BRIEF:
Copy the full listing exactly, word for word.

DATA SECTION:
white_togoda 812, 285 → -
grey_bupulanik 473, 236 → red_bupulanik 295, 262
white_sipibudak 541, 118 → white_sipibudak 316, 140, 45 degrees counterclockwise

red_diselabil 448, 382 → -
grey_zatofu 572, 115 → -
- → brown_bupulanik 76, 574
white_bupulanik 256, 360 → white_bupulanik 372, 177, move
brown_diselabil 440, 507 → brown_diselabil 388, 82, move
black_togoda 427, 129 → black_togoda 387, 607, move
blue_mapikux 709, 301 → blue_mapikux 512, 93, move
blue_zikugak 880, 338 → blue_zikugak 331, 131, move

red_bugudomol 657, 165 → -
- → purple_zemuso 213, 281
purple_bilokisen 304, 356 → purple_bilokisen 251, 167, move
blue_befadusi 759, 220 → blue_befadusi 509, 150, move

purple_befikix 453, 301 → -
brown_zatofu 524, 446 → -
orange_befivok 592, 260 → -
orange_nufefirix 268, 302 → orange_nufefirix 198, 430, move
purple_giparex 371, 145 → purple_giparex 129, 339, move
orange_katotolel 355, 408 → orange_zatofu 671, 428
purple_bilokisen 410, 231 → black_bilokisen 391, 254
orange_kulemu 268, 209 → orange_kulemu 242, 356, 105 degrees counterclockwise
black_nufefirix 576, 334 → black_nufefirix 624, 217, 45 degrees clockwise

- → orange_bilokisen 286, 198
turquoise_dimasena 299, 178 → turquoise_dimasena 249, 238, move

YOUR SOLUTION:
white_togoda 812, 285 → -
grey_bupulanik 473, 236 → red_bupulanik 295, 262
white_sipibudak 541, 118 → white_sipibudak 316, 140, 45 degrees counterclockwise

red_diselabil 448, 382 → -
grey_zatofu 572, 115 → -
- → brown_bupulanik 76, 574
white_bupulanik 256, 360 → white_bupulanik 372, 177, move
brown_diselabil 440, 507 → brown_diselabil 388, 82, move
black_togoda 427, 129 → black_togoda 387, 607, move
blue_mapikux 709, 301 → blue_mapikux 512, 93, move
blue_zikugak 880, 338 → blue_zikugak 331, 131, move

red_bugudomol 657, 165 → -
- → purple_zemuso 213, 281
purple_bilokisen 304, 356 → purple_bilokisen 251, 167, move
blue_befadusi 759, 220 → blue_befadusi 509, 150, move

purple_befikix 453, 301 → -
brown_zatofu 524, 446 → -
orange_befivok 592, 260 → -
orange_nufefirix 268, 302 → orange_nufefirix 198, 430, move
purple_giparex 371, 145 → purple_giparex 129, 339, move
orange_katotolel 355, 408 → orange_zatofu 671, 428
purple_bilokisen 410, 231 → black_bilokisen 391, 254
orange_kulemu 268, 209 → orange_kulemu 242, 356, 105 degrees counterclockwise
black_nufefirix 576, 334 → black_nufefirix 624, 217, 45 degrees clockwise

- → orange_bilokisen 286, 198
turquoise_dimasena 299, 178 → turquoise_dimasena 249, 238, move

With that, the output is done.